_Exercise objective_
Only one stretch of the data below should be repeated: the lines from the line containing "orange cone H10" through the line containing "red plate J2:J3", inclusive, exactly as they are.

_Material shown_
---*---
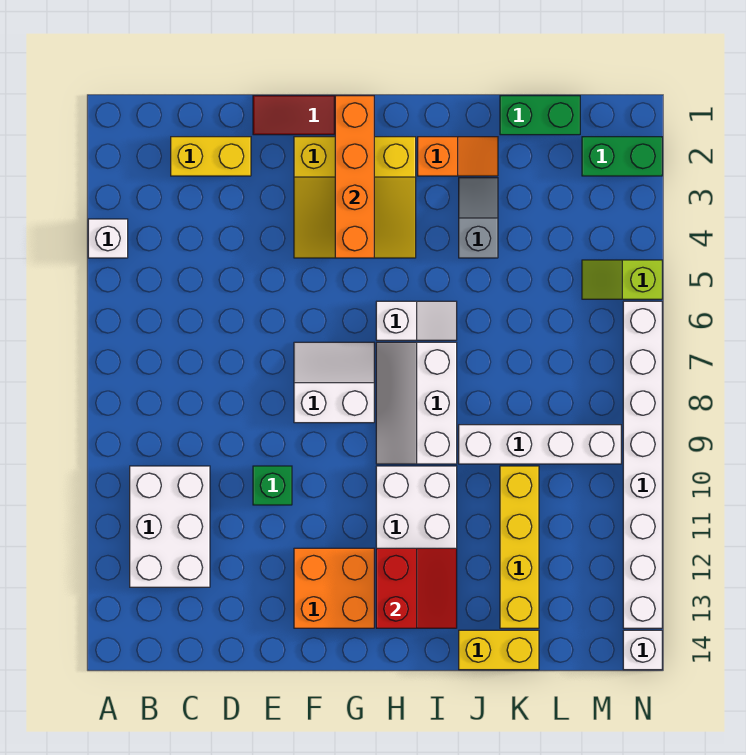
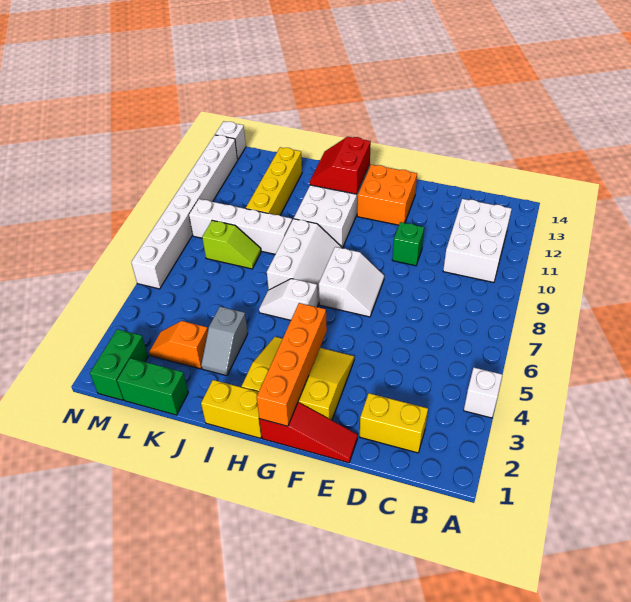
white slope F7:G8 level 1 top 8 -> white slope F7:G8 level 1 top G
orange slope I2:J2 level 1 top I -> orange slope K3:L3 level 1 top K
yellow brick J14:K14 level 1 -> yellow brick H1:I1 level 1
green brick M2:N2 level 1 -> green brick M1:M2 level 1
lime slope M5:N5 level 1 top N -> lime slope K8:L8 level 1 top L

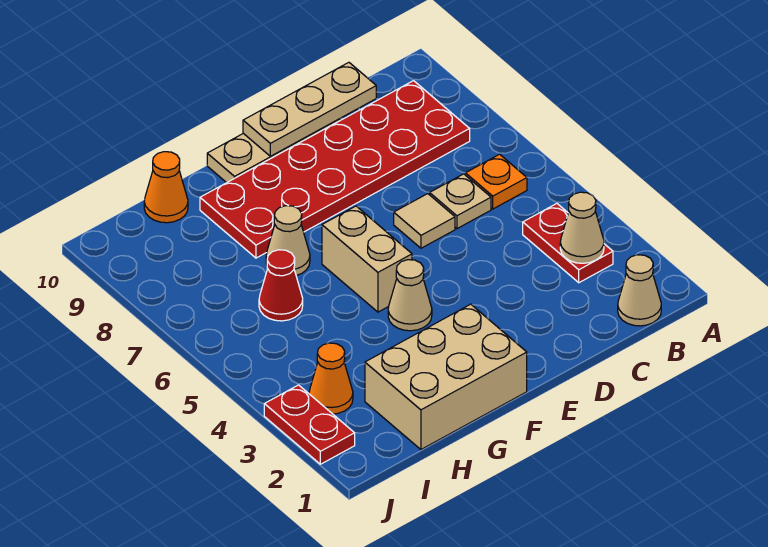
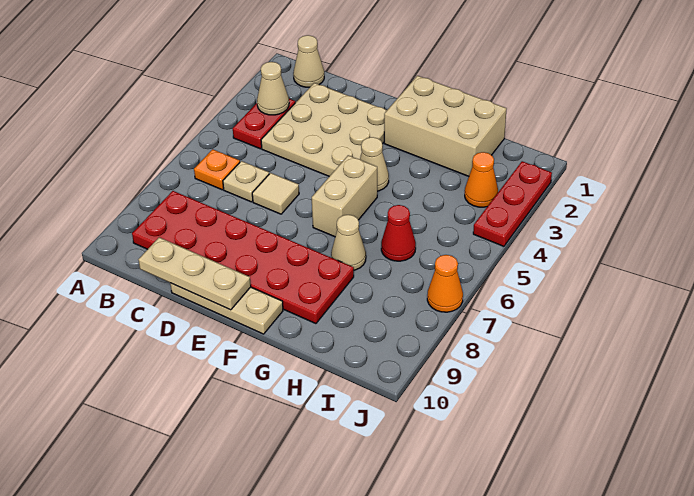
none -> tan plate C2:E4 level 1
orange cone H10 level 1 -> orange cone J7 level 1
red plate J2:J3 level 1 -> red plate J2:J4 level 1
---*---
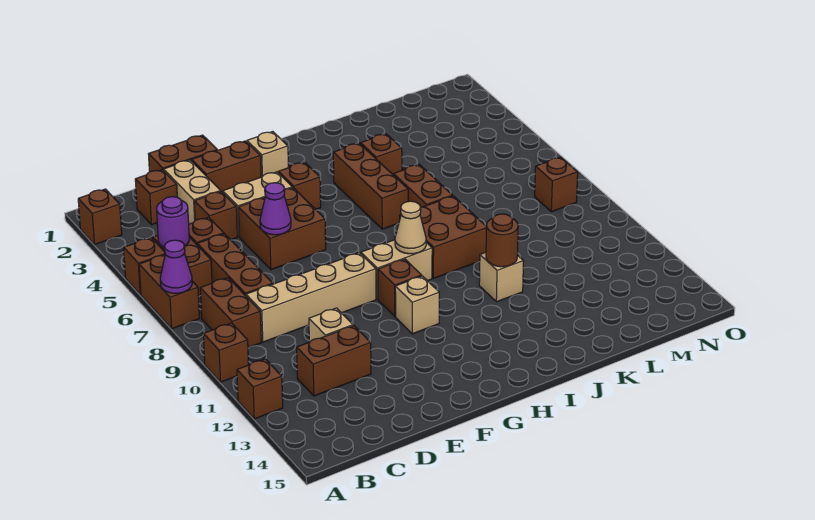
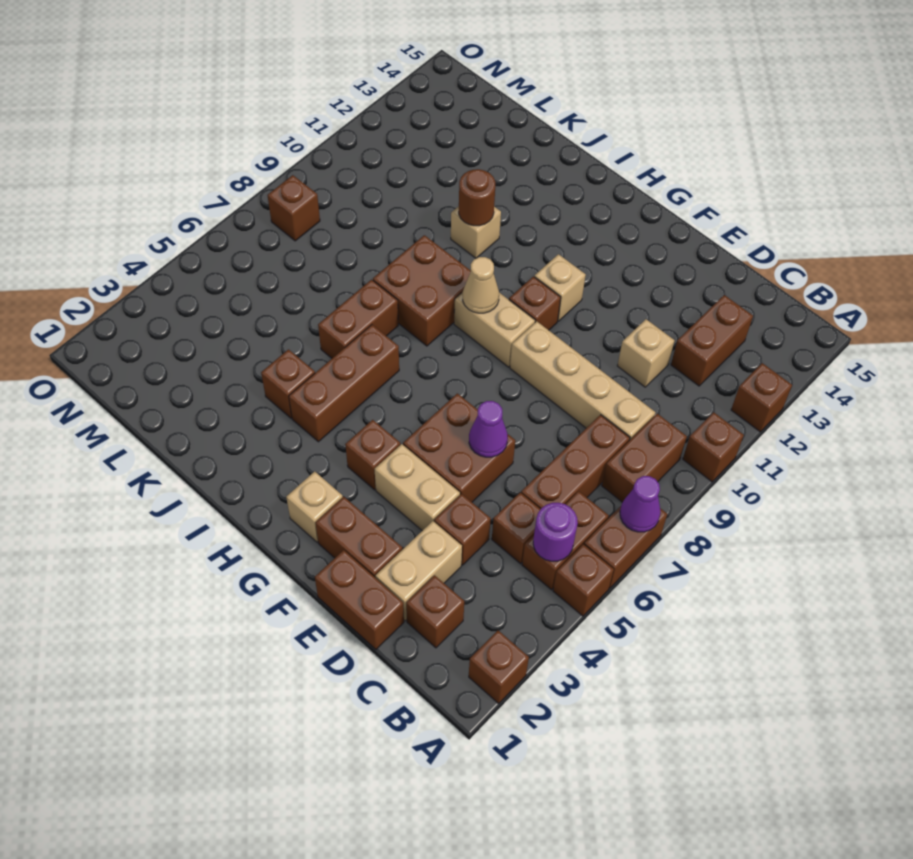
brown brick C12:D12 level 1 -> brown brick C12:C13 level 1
---*---
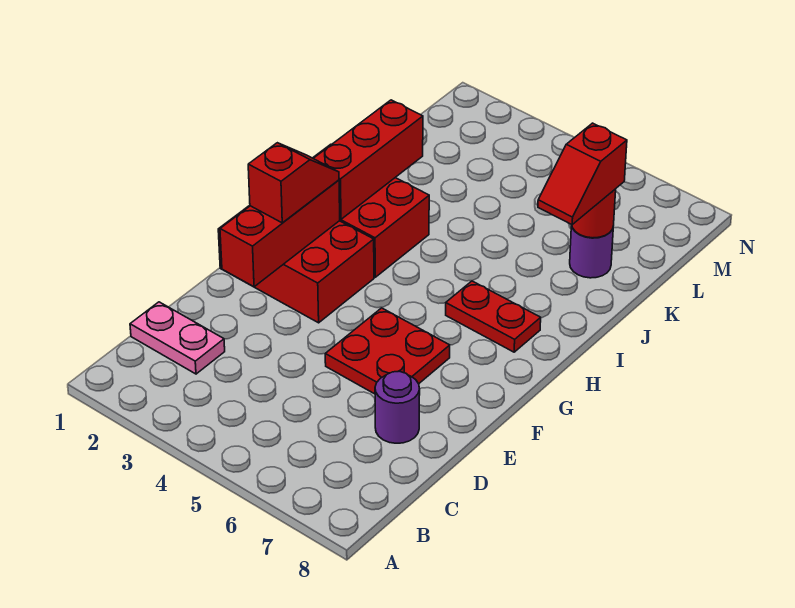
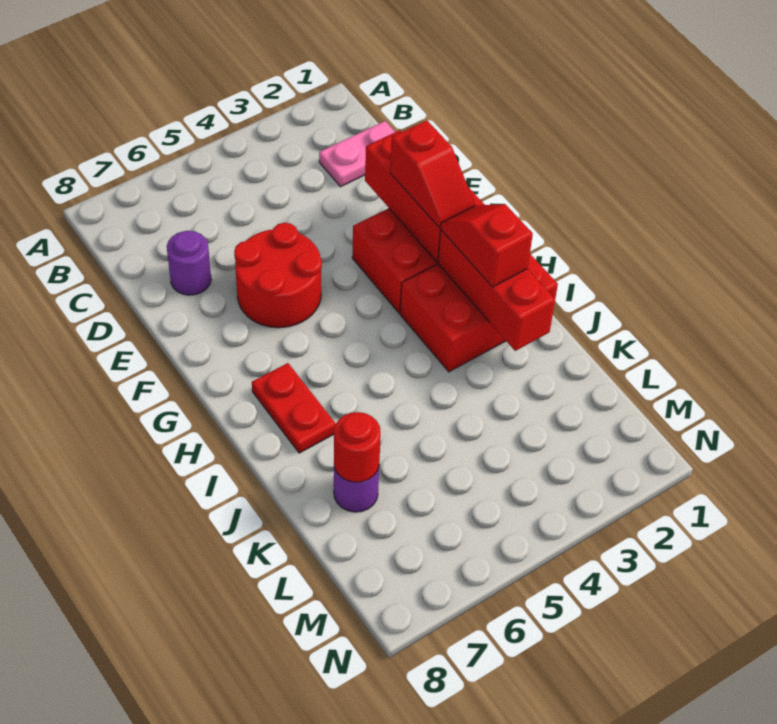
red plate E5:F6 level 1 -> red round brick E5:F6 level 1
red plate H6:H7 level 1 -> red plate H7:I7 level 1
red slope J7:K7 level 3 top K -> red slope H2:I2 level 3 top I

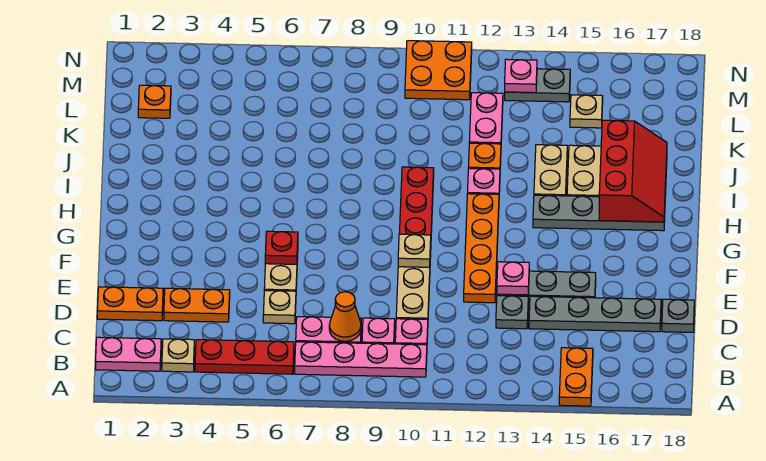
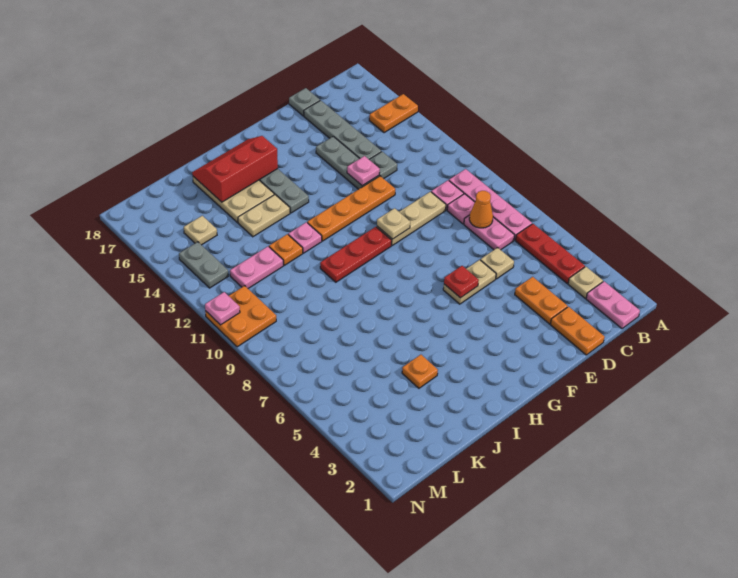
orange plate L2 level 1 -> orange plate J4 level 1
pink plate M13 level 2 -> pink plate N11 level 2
---*---
_Written solution_
orange cone H10 level 1 -> orange cone J7 level 1
red plate J2:J3 level 1 -> red plate J2:J4 level 1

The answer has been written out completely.